*** Study material Section Begins ***

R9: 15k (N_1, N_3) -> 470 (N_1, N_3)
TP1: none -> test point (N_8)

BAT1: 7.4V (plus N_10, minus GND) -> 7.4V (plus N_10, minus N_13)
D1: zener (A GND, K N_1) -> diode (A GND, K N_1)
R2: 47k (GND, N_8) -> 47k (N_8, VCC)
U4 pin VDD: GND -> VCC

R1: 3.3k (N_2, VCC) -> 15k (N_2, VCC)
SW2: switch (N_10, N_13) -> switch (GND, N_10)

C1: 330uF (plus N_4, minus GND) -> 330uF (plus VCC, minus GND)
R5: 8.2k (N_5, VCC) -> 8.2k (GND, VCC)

*** Study material Section Ends ***
*** Study material Section Begins ***

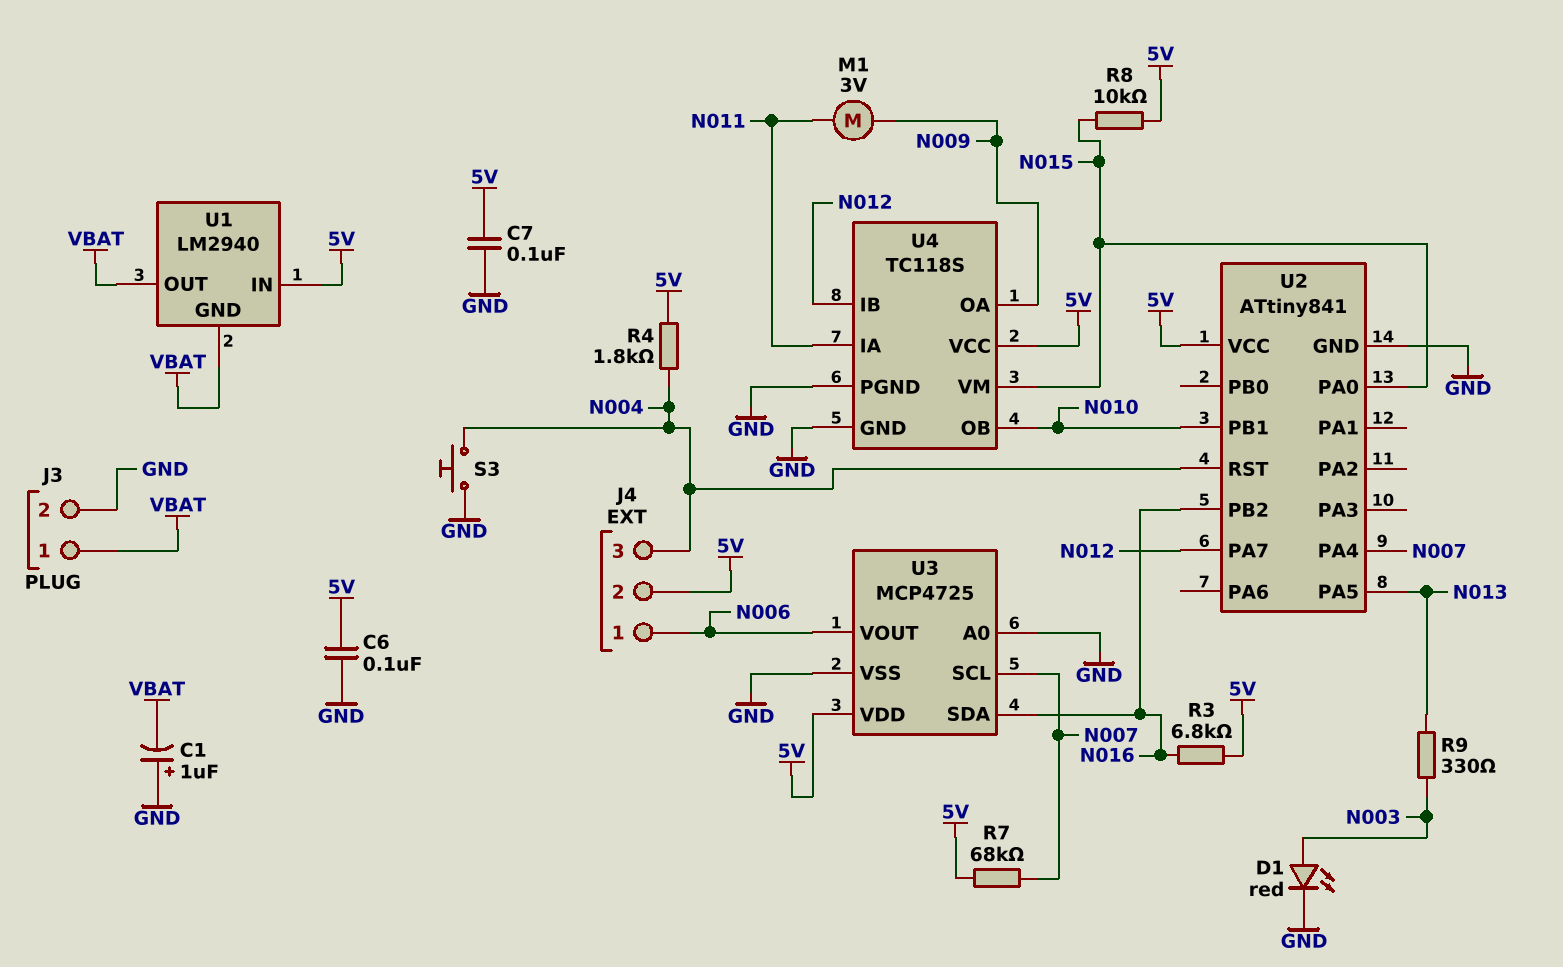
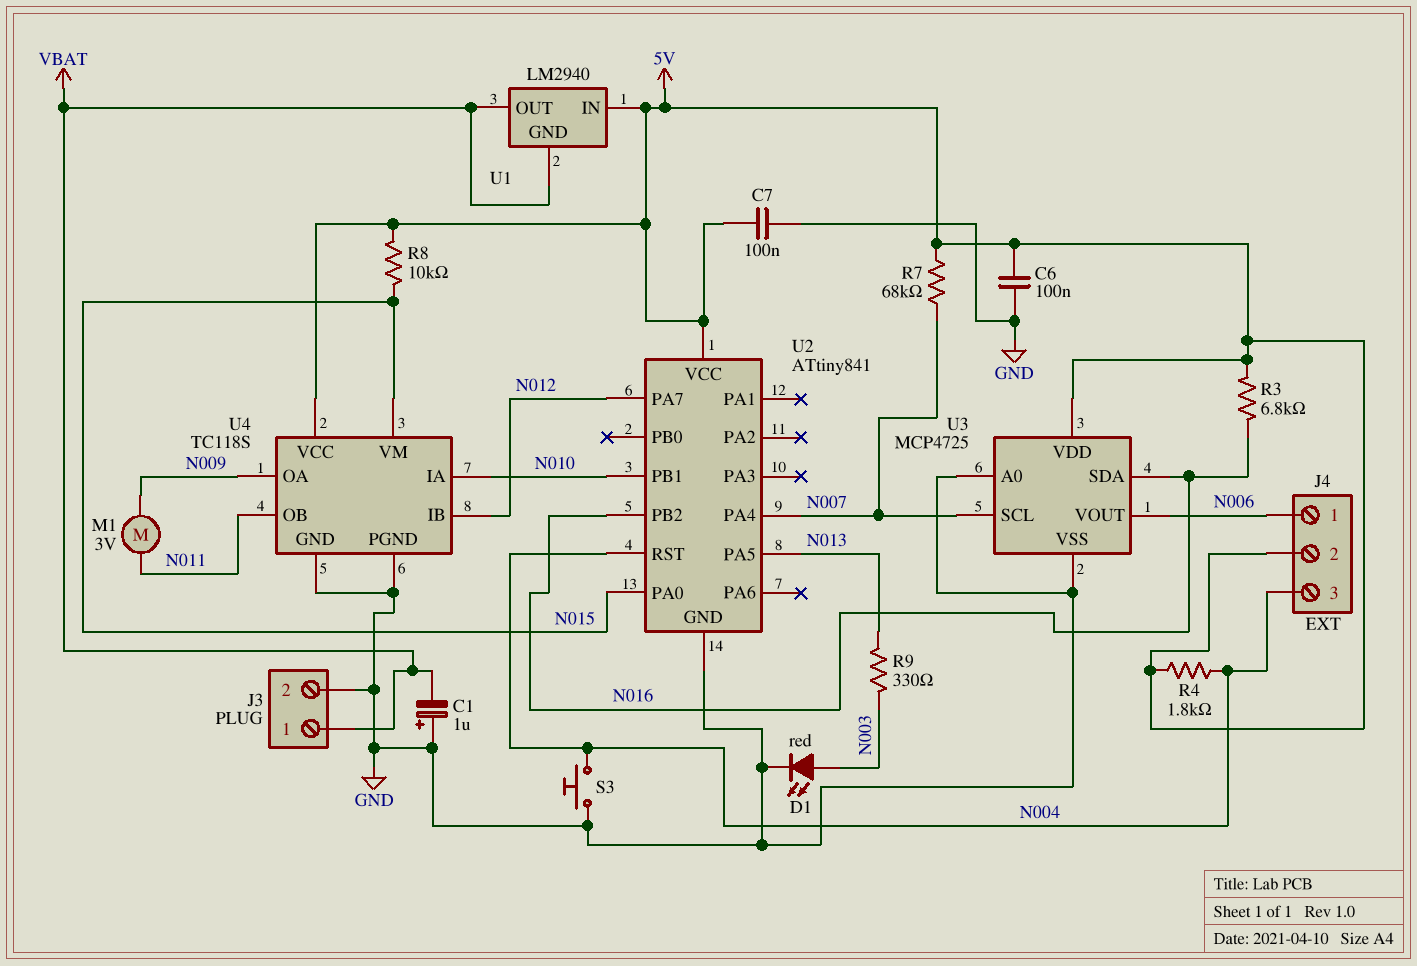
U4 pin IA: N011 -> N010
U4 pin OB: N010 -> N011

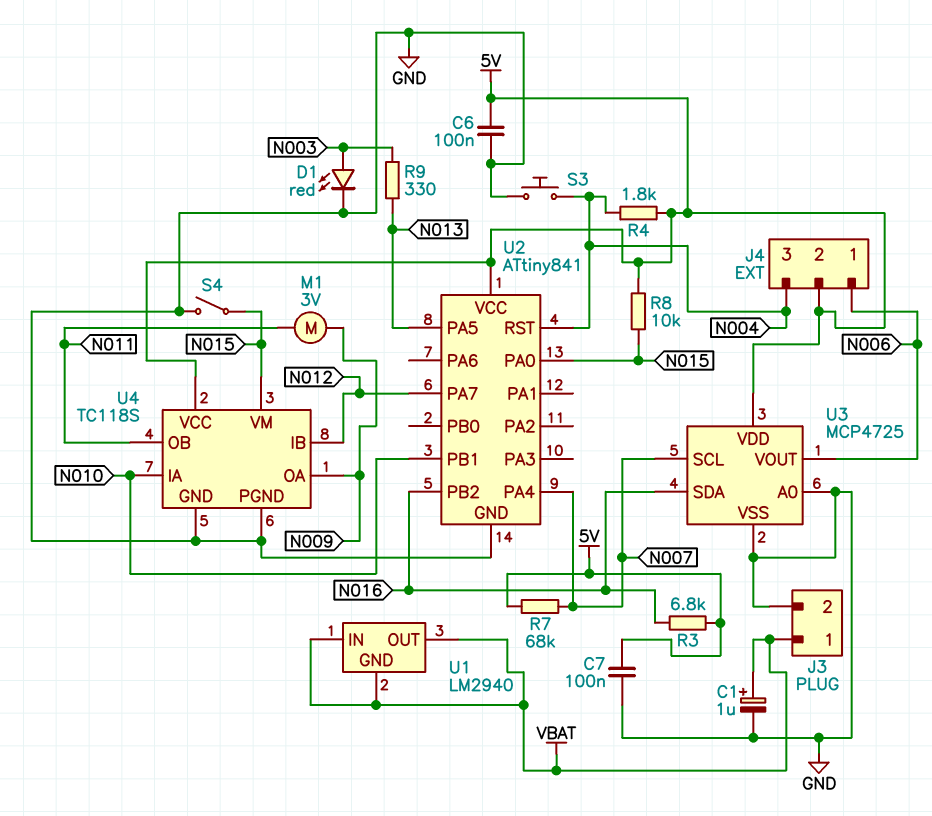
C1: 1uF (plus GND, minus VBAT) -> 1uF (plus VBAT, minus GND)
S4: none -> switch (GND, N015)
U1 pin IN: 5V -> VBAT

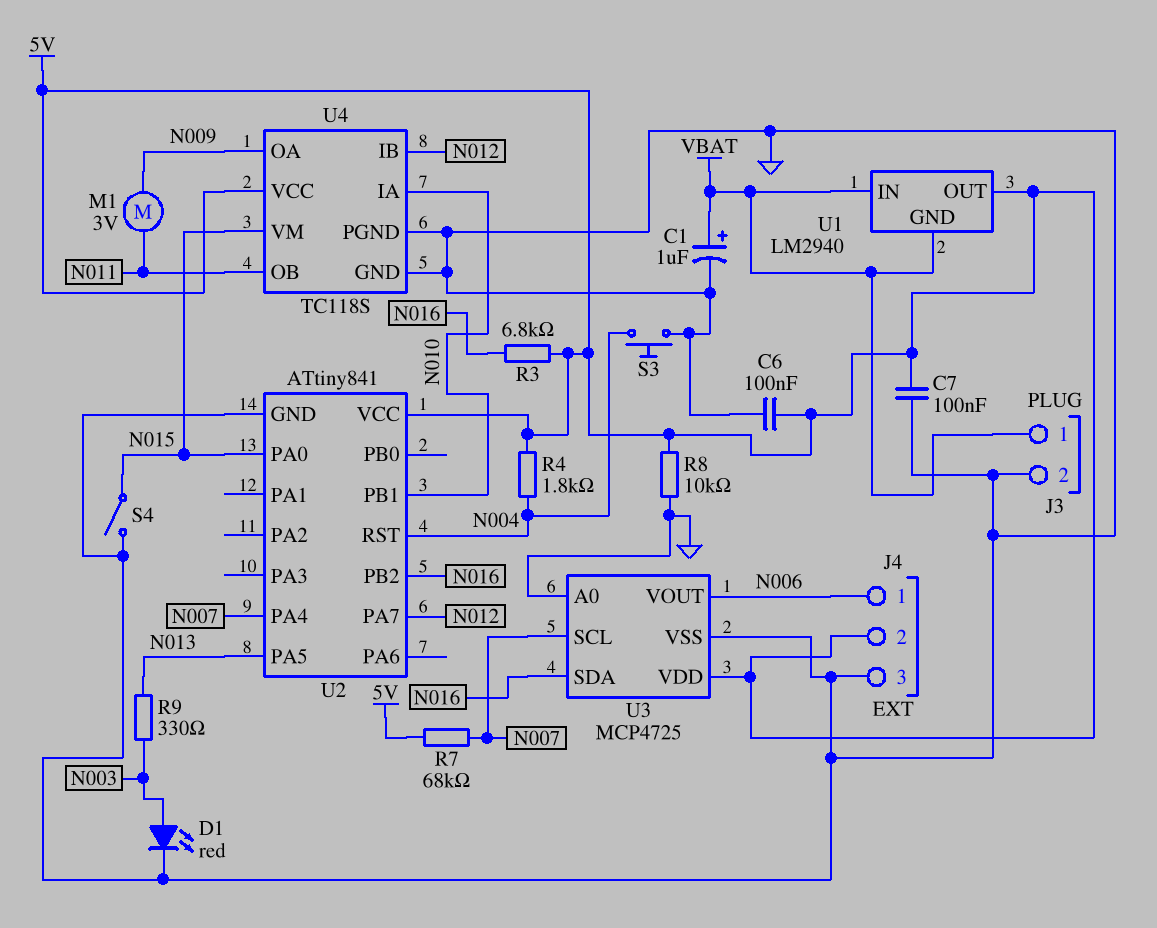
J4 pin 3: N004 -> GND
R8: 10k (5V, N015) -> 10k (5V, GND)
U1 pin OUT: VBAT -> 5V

*** Study material Section Ends ***
*** Study material Section Begins ***

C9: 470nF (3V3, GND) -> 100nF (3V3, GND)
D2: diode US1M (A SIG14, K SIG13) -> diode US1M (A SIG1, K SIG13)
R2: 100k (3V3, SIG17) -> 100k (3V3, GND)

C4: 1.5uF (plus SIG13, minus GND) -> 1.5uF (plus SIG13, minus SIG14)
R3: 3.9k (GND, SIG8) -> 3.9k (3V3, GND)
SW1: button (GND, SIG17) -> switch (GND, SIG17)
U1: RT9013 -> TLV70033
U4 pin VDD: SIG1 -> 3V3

*** Study material Section Ends ***

**Task statement**
Precisely the lines between those holding "C9: 470nF (3V3, GND) -> 100nF (3V3, GND)" and "U1: RT9013 -> TLV70033", inclusive, are to be reproduced from the listing above, with nothing added.

**Reply**
C9: 470nF (3V3, GND) -> 100nF (3V3, GND)
D2: diode US1M (A SIG14, K SIG13) -> diode US1M (A SIG1, K SIG13)
R2: 100k (3V3, SIG17) -> 100k (3V3, GND)

C4: 1.5uF (plus SIG13, minus GND) -> 1.5uF (plus SIG13, minus SIG14)
R3: 3.9k (GND, SIG8) -> 3.9k (3V3, GND)
SW1: button (GND, SIG17) -> switch (GND, SIG17)
U1: RT9013 -> TLV70033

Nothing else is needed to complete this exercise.